# DATASET ENTRIES
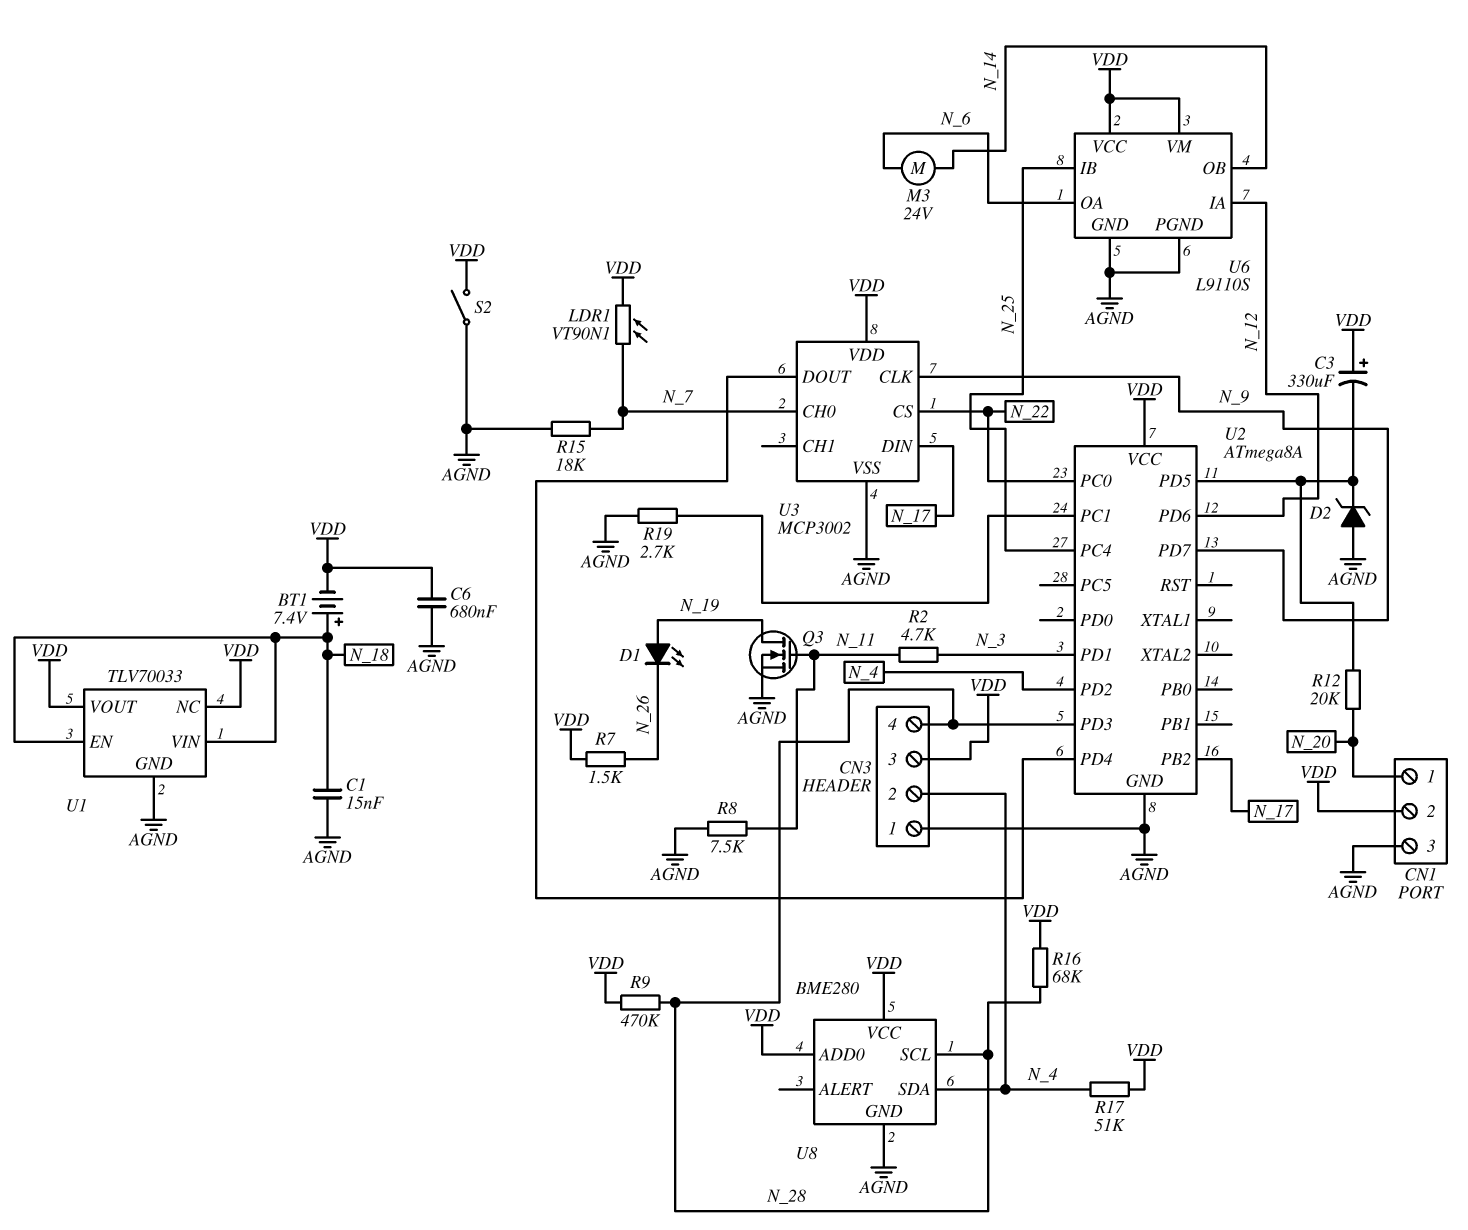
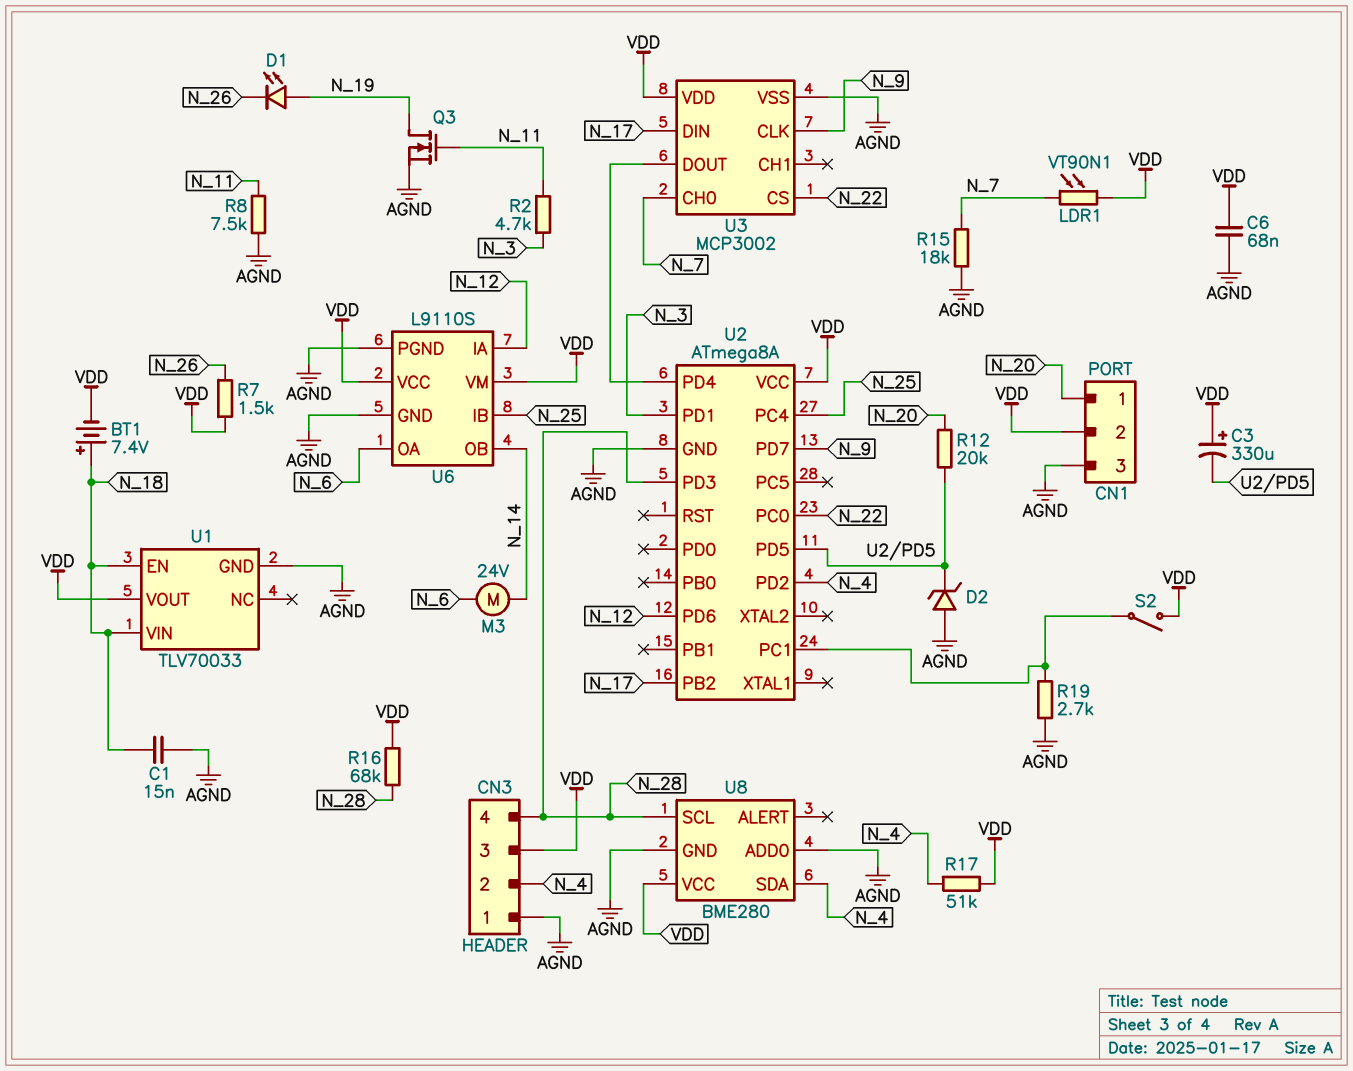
C6: 680nF (AGND, VDD) -> 68nF (AGND, VDD)
R9: 470k (N_28, VDD) -> none
S2: switch (AGND, VDD) -> switch (U2/PC1, VDD)
U1 pin NC: VDD -> none
U8 pin ADD0: VDD -> AGND

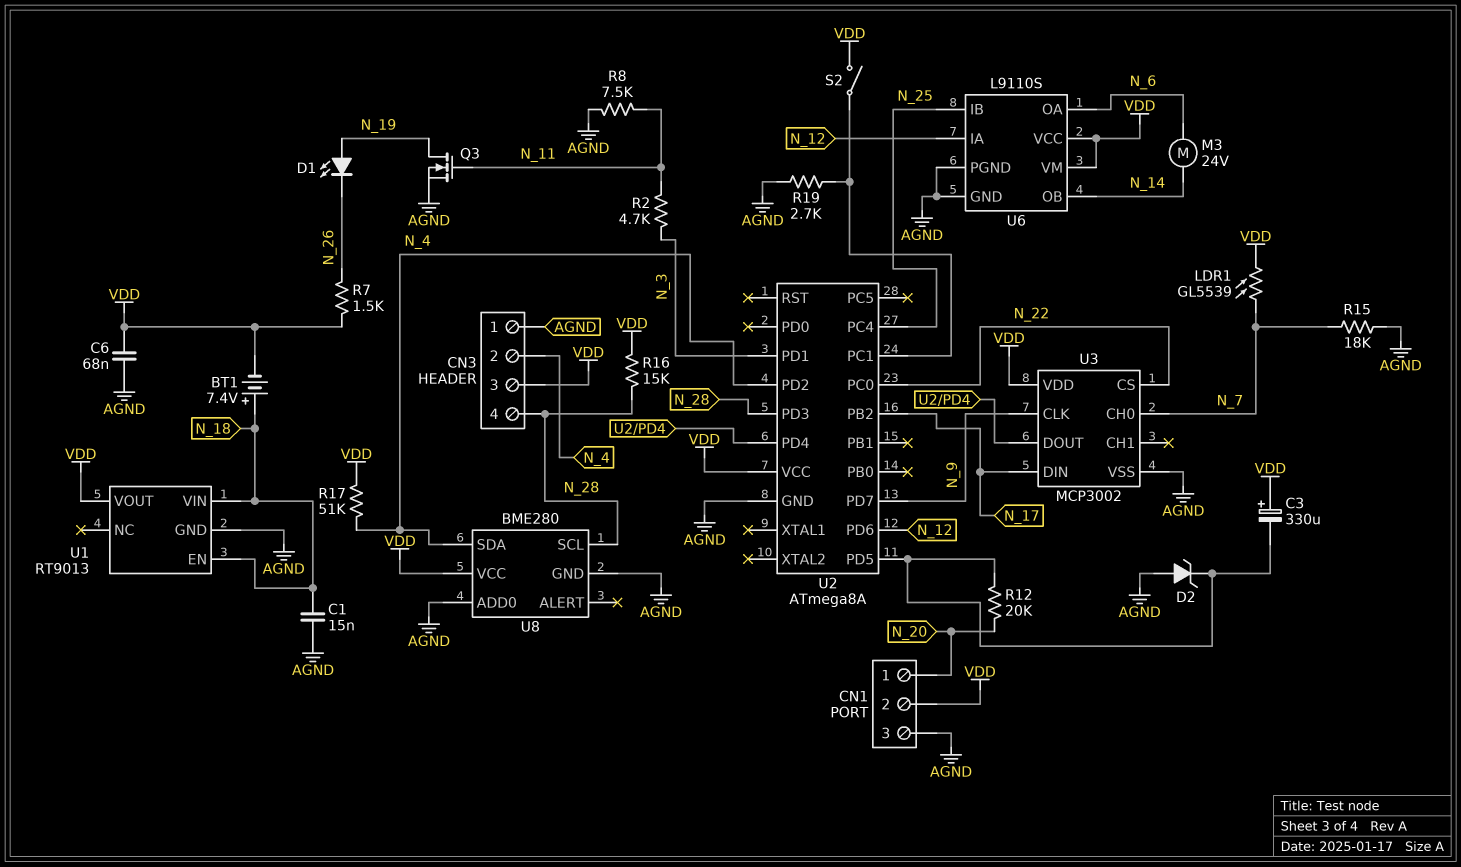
LDR1: VT90N1 (N_7, VDD) -> GL5539 (N_7, VDD)
R16: 68k (N_28, VDD) -> 15k (N_28, VDD)
U1: TLV70033 -> RT9013

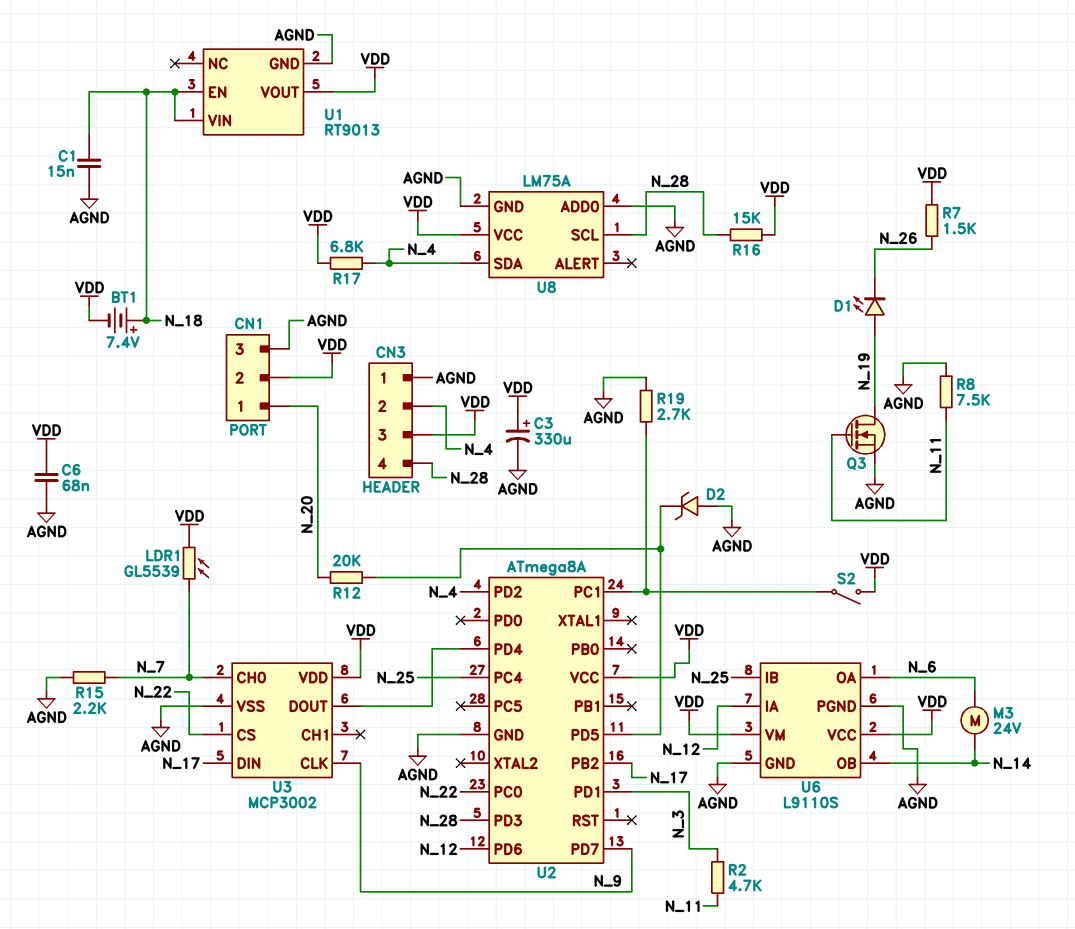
C3: 330uF (plus VDD, minus U2/PD5) -> 330uF (plus VDD, minus AGND)
R15: 18k (AGND, N_7) -> 2.2k (AGND, N_7)
R17: 51k (N_4, VDD) -> 6.8k (N_4, VDD)
U8: BME280 -> LM75A

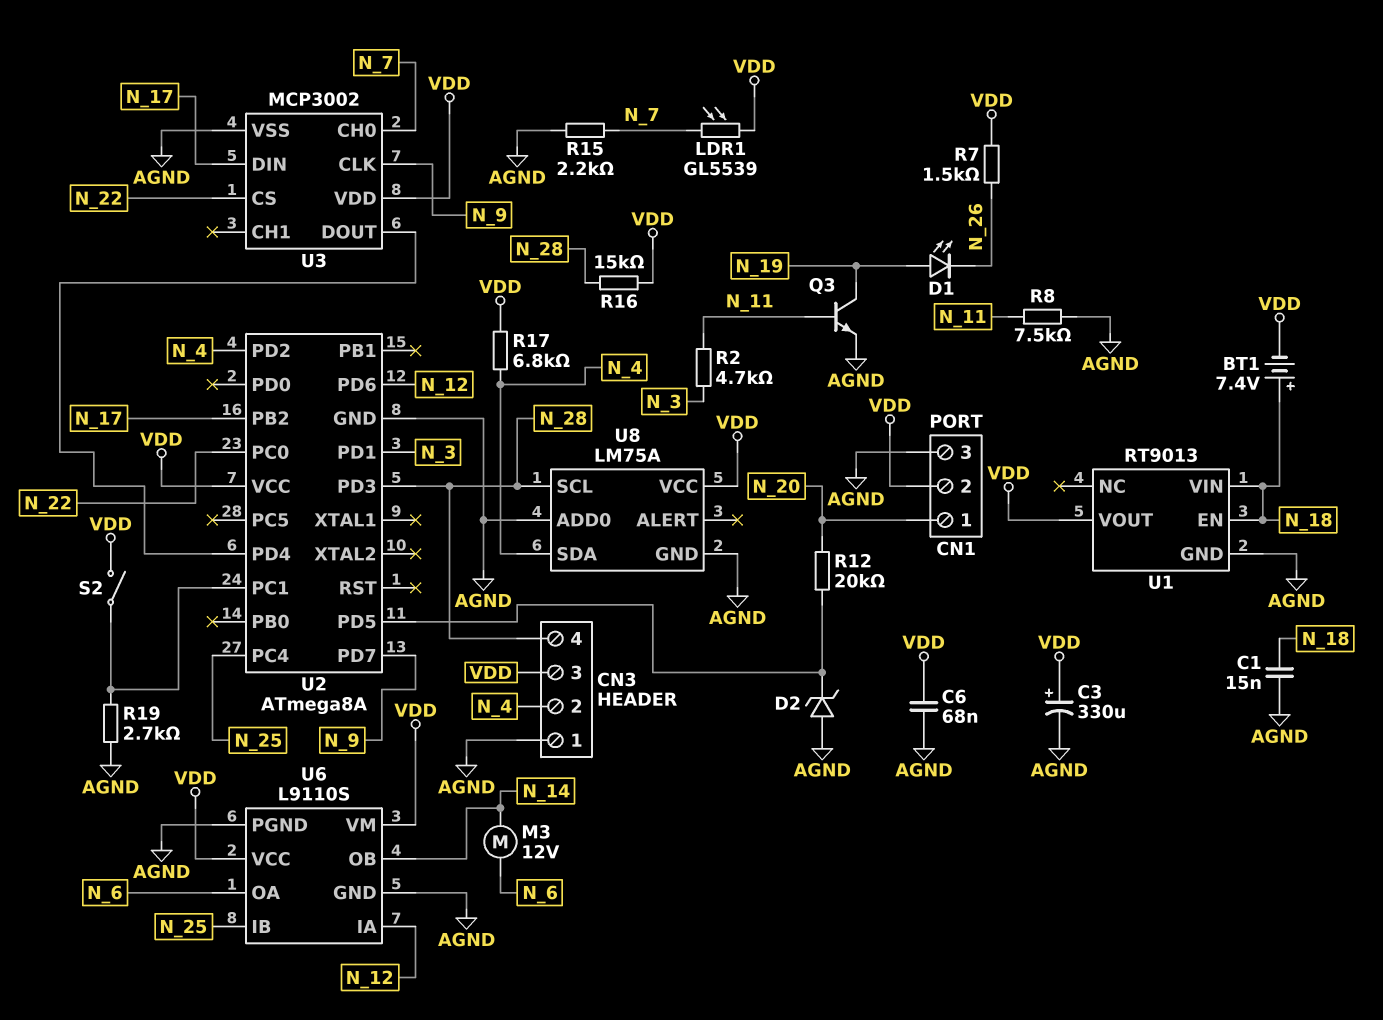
M3: motor 24V (N_6, N_14) -> motor 12V (N_6, N_14)
Q3: NMOS (G N_11, D N_19, S AGND) -> NPN (B N_11, C N_19, E AGND)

# ASSIGNMENT
Count how many lines in the entries hold "AGND" and reply with that number alone.

# EXERCISE ANSWER
6